● **TRY IT**
Copy every one of the following rows word for word, omitting the pictures.

● **DATA RECORDS**
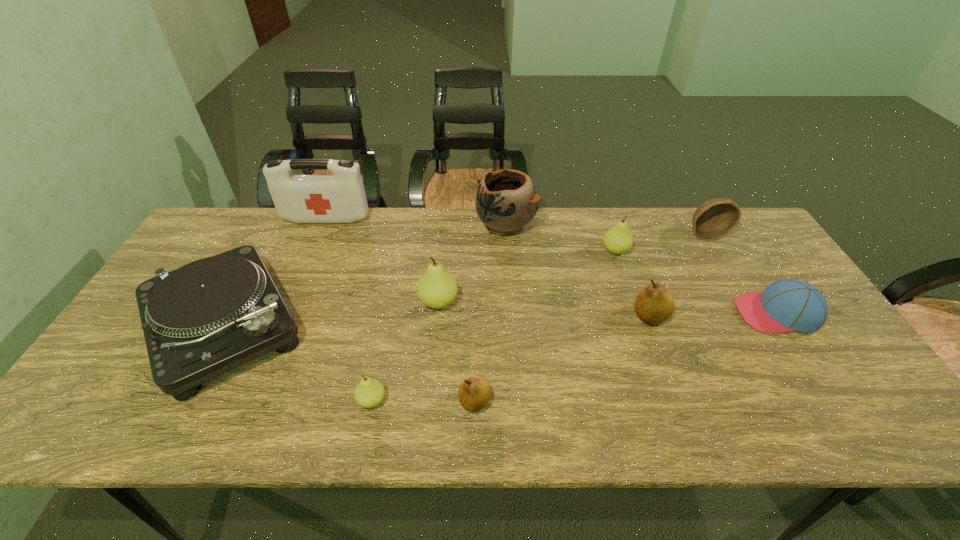
Identify the location of bowl present at the far edge. (713, 219).

Where is `pear present at the far edge`? Image resolution: width=960 pixels, height=540 pixels. pear present at the far edge is located at coordinates pyautogui.click(x=618, y=239).

This screenshot has height=540, width=960. What are the coordinates of `record player located at the near edge` in the screenshot? It's located at (210, 316).

The height and width of the screenshot is (540, 960). I want to click on object located in the left edge section of the desktop, so click(x=210, y=316).

This screenshot has width=960, height=540. What are the coordinates of `bowl located at the right edge` in the screenshot? It's located at (713, 219).

Identify the location of baseball cap present at the right edge. The height and width of the screenshot is (540, 960). (787, 305).

The height and width of the screenshot is (540, 960). What are the coordinates of `object situated at the near left corner` in the screenshot? It's located at (210, 316).

Locate an element on the screen. object that is at the far right corner is located at coordinates (713, 219).

Where is `vacant space at the far edge of the desktop`? vacant space at the far edge of the desktop is located at coordinates (295, 239).

This screenshot has width=960, height=540. I want to click on free location at the near edge of the desktop, so click(465, 434).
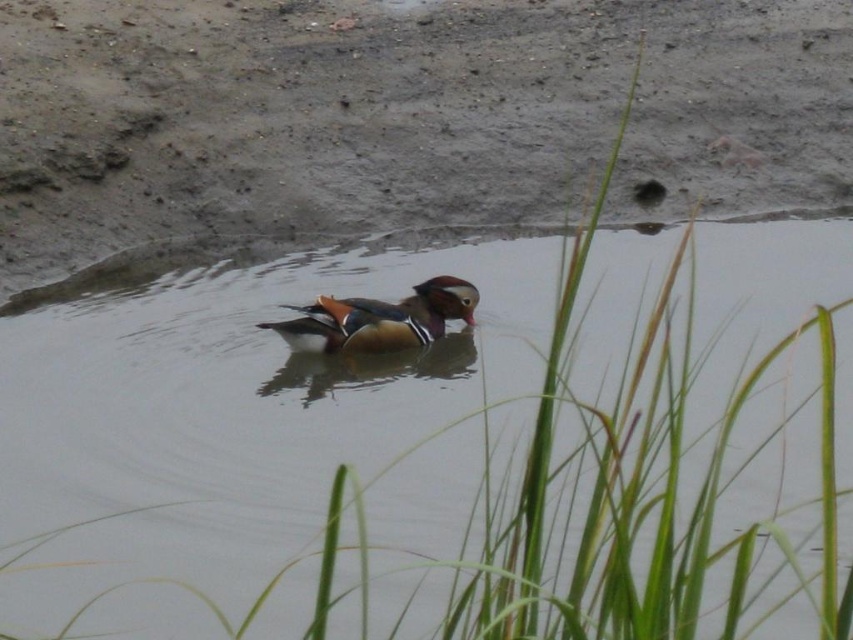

● **RESPONSE BOX**
Identify the location of bowl present at the far edge. (713, 219).

Where is `pear present at the far edge`? Image resolution: width=960 pixels, height=540 pixels. pear present at the far edge is located at coordinates pyautogui.click(x=618, y=239).

This screenshot has height=540, width=960. What are the coordinates of `record player located at the near edge` in the screenshot? It's located at (210, 316).

The height and width of the screenshot is (540, 960). I want to click on object located in the left edge section of the desktop, so click(x=210, y=316).

This screenshot has width=960, height=540. What are the coordinates of `bowl located at the right edge` in the screenshot? It's located at (713, 219).

Identify the location of baseball cap present at the right edge. The height and width of the screenshot is (540, 960). (787, 305).

The height and width of the screenshot is (540, 960). What are the coordinates of `object situated at the near left corner` in the screenshot? It's located at (210, 316).

Locate an element on the screen. object that is at the far right corner is located at coordinates (713, 219).

Where is `vacant space at the far edge of the desktop`? vacant space at the far edge of the desktop is located at coordinates (295, 239).

This screenshot has width=960, height=540. I want to click on free location at the near edge of the desktop, so click(465, 434).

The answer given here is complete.